_Object matching data_.
=== Begin Enclosure ===
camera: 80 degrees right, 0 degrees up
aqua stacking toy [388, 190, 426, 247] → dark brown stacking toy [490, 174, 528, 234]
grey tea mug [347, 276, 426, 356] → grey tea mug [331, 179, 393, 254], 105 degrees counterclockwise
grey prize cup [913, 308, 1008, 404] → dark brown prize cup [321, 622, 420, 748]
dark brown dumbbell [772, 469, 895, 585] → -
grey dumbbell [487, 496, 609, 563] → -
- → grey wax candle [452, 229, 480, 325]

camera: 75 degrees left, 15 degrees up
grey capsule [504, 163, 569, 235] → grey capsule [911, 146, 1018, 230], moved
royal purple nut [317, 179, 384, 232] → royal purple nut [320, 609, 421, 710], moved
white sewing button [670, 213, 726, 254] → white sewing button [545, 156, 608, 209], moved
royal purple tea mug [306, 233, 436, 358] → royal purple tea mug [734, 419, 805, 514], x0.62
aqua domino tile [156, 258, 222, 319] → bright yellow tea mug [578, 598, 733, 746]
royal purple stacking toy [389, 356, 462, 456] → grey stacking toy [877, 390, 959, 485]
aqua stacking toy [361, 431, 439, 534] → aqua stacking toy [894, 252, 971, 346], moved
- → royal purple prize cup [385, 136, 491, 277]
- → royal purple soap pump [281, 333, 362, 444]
=== End Enclosure ===
When you reach the line containing "grey prize cup" in the data above, start copying exactly, and stop after the line containing "grey dumbbell [487, 496, 609, 563]".

grey prize cup [913, 308, 1008, 404] → dark brown prize cup [321, 622, 420, 748]
dark brown dumbbell [772, 469, 895, 585] → -
grey dumbbell [487, 496, 609, 563] → -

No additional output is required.